Show in full every line of the rows below that contains the string "tuplet".

** Exercise inputs **
%%

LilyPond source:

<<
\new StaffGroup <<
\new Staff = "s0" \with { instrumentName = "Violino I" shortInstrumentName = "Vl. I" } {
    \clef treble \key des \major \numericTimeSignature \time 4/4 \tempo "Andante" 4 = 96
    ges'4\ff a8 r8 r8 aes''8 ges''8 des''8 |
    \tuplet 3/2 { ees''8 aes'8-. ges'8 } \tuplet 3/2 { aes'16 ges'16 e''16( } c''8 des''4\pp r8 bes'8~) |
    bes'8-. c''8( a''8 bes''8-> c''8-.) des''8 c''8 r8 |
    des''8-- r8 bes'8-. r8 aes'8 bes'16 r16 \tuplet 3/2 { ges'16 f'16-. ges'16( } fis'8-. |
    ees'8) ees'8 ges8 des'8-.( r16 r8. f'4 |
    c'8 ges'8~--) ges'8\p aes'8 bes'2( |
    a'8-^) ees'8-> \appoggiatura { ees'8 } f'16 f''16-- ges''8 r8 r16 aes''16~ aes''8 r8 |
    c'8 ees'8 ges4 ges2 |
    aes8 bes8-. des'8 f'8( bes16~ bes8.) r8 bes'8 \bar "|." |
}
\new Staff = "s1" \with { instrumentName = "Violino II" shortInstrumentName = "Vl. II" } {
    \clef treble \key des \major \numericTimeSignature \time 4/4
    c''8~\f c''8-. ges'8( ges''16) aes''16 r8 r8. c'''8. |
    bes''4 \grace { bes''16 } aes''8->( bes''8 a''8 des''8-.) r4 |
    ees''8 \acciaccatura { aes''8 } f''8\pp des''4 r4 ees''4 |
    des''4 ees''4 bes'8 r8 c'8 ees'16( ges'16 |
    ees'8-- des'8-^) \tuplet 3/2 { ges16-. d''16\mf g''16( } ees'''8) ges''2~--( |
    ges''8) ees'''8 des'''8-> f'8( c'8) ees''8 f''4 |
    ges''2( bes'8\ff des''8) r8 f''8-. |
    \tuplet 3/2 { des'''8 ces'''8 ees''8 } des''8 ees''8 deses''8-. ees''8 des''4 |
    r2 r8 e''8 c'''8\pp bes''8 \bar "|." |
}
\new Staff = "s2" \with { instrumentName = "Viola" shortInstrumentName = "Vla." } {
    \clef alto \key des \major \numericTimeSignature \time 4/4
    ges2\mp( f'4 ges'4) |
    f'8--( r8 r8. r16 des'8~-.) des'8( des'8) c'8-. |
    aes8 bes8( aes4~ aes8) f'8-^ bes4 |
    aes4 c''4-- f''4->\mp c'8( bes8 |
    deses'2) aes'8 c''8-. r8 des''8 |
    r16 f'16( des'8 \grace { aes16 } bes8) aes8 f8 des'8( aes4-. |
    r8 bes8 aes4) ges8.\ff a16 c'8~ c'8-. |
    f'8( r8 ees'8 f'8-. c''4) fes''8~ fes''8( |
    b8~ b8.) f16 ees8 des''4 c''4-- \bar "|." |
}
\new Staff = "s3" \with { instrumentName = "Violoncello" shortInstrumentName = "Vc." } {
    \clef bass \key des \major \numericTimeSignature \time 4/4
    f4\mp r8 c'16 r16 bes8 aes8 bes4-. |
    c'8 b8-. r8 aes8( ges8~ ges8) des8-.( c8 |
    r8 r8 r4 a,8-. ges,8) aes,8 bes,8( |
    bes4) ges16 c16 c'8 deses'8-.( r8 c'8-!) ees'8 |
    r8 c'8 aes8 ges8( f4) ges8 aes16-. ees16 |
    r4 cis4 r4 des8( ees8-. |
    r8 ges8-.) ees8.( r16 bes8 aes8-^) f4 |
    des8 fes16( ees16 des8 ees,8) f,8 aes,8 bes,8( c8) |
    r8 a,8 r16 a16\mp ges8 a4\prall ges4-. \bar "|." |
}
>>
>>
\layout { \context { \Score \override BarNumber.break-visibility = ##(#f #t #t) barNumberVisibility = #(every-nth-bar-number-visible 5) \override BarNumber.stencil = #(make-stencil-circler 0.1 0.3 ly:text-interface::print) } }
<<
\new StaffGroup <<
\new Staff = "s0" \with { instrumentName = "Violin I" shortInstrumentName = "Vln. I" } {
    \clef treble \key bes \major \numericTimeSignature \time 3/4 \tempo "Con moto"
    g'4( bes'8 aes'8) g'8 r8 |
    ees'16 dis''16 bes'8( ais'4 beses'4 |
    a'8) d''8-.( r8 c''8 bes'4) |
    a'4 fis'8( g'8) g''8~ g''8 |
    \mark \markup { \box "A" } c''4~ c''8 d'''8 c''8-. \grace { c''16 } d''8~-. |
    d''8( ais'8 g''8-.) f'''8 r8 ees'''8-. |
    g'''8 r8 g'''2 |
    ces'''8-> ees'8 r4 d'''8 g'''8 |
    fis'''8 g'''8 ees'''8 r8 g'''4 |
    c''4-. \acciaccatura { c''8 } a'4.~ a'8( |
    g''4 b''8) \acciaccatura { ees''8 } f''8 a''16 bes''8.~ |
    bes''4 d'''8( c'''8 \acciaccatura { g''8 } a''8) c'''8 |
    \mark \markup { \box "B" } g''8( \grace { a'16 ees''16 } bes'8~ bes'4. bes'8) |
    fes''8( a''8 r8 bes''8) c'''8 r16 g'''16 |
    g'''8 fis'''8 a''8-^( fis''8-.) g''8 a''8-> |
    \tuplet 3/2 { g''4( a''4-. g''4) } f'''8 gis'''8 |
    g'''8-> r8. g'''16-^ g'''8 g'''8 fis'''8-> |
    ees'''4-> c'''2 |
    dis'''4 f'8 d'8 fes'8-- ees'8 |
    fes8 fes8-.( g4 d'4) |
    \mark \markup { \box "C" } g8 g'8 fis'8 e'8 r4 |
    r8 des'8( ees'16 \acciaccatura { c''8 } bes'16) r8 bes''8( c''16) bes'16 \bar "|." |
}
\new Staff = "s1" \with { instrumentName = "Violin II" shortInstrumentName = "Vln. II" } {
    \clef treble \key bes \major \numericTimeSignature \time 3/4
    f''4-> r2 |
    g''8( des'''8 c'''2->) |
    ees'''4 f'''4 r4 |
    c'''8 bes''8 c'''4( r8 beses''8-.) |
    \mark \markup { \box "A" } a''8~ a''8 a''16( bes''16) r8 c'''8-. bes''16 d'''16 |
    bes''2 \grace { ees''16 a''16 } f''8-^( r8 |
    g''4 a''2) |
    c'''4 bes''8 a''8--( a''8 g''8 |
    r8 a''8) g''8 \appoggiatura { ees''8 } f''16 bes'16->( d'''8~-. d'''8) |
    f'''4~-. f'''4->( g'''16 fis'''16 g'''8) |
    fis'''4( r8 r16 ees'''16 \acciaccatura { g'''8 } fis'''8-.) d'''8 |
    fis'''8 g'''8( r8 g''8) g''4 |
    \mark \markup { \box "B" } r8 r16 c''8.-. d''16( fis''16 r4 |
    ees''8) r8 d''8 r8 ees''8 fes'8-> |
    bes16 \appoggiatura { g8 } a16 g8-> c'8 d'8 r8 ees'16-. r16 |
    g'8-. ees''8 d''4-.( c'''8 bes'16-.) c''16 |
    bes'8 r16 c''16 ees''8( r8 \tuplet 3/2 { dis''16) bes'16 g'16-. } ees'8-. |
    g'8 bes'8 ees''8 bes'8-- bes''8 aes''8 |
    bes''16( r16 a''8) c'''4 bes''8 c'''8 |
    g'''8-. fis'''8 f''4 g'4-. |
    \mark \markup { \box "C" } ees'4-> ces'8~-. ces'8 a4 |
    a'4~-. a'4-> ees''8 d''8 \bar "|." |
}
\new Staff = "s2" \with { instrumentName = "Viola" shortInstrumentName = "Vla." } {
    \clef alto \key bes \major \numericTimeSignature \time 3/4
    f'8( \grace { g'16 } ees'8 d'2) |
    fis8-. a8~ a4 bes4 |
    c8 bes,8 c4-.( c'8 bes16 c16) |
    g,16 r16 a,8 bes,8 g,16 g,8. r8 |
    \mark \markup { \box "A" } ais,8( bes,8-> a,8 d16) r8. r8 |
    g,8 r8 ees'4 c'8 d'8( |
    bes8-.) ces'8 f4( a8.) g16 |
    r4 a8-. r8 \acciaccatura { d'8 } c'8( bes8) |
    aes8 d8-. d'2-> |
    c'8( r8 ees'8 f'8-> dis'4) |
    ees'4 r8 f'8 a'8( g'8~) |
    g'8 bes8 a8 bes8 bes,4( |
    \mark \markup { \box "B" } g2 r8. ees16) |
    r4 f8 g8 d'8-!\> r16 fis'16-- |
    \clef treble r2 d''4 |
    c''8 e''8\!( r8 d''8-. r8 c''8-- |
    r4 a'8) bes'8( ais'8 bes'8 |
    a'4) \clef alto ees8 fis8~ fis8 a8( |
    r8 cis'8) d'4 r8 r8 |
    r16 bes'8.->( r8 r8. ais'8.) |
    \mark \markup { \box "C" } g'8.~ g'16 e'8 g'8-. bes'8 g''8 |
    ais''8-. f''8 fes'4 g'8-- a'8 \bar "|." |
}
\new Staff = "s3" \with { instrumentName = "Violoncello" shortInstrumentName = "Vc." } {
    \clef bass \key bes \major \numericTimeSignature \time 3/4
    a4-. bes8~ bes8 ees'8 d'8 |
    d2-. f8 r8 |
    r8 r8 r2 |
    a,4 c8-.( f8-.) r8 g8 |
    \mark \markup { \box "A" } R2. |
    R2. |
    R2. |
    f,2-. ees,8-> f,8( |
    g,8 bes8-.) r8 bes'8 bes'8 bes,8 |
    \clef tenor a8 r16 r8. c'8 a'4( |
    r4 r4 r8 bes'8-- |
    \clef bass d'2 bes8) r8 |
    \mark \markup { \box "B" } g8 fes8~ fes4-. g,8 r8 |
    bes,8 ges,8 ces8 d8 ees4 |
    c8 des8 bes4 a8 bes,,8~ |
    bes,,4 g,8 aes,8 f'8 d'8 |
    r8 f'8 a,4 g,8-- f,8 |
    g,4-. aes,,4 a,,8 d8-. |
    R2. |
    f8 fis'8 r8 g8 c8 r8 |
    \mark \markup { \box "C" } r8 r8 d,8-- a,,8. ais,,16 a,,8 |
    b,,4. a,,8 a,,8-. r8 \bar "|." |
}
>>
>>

%%

** Solution for this task **
    \tuplet 3/2 { ees''8 aes'8-. ges'8 } \tuplet 3/2 { aes'16 ges'16 e''16( } c''8 des''4\pp r8 bes'8~) |
    des''8-- r8 bes'8-. r8 aes'8 bes'16 r16 \tuplet 3/2 { ges'16 f'16-. ges'16( } fis'8-. |
    ees'8-- des'8-^) \tuplet 3/2 { ges16-. d''16\mf g''16( } ees'''8) ges''2~--( |
    \tuplet 3/2 { des'''8 ces'''8 ees''8 } des''8 ees''8 deses''8-. ees''8 des''4 |
    \tuplet 3/2 { g''4( a''4-. g''4) } f'''8 gis'''8 |
    bes'8 r16 c''16 ees''8( r8 \tuplet 3/2 { dis''16) bes'16 g'16-. } ees'8-. |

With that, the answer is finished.